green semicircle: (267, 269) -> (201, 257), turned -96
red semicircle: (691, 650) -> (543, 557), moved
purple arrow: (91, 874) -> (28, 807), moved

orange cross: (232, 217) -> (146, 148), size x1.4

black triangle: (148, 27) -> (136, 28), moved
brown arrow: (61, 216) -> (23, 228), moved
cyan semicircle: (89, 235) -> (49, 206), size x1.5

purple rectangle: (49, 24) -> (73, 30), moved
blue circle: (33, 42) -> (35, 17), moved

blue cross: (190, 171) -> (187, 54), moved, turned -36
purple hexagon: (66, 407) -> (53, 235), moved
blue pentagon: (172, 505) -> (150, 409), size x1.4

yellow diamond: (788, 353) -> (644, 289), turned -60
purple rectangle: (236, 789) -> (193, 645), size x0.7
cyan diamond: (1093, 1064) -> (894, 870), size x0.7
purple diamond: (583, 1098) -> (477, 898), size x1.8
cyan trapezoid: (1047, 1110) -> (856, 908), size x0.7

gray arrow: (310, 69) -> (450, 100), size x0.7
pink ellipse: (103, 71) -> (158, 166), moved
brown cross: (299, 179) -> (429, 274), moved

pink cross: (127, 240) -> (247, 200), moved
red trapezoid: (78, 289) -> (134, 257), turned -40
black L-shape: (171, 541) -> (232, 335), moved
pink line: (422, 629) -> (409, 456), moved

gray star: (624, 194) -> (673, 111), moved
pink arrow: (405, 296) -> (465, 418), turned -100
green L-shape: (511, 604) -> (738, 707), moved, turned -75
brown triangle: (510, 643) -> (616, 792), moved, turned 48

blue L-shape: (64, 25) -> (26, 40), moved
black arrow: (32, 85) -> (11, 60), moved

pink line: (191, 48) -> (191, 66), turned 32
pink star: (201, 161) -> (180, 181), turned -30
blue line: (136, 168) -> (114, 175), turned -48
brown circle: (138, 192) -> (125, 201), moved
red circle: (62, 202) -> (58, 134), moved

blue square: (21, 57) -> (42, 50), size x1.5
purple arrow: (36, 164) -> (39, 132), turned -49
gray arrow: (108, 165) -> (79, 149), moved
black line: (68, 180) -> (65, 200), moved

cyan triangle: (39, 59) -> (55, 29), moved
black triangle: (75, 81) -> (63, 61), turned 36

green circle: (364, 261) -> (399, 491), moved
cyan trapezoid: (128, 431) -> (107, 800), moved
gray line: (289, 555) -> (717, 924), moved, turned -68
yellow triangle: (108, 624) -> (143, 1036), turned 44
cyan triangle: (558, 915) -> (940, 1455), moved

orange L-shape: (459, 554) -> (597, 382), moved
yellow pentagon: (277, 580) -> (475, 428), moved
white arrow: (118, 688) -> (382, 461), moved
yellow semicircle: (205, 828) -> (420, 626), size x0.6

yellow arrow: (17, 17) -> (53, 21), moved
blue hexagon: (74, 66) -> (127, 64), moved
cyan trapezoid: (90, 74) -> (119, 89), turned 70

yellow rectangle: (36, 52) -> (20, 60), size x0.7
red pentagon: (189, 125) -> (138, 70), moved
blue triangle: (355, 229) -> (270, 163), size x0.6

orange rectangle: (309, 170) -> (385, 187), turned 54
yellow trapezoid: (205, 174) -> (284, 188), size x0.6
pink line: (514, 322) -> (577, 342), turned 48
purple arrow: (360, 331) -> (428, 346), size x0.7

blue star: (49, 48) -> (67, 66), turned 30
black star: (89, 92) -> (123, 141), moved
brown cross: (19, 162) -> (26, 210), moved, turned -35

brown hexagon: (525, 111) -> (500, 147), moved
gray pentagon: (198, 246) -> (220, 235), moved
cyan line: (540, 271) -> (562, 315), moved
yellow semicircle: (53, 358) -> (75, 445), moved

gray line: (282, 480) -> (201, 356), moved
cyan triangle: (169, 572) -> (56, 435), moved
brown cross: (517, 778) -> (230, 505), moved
--*--
Whenever a line of the data above includes the word "cyan", copy that line.

cyan semicircle: (89, 235) -> (49, 206), size x1.5
cyan diamond: (1093, 1064) -> (894, 870), size x0.7
cyan trapezoid: (1047, 1110) -> (856, 908), size x0.7
cyan triangle: (39, 59) -> (55, 29), moved
cyan trapezoid: (128, 431) -> (107, 800), moved
cyan triangle: (558, 915) -> (940, 1455), moved
cyan trapezoid: (90, 74) -> (119, 89), turned 70
cyan line: (540, 271) -> (562, 315), moved
cyan triangle: (169, 572) -> (56, 435), moved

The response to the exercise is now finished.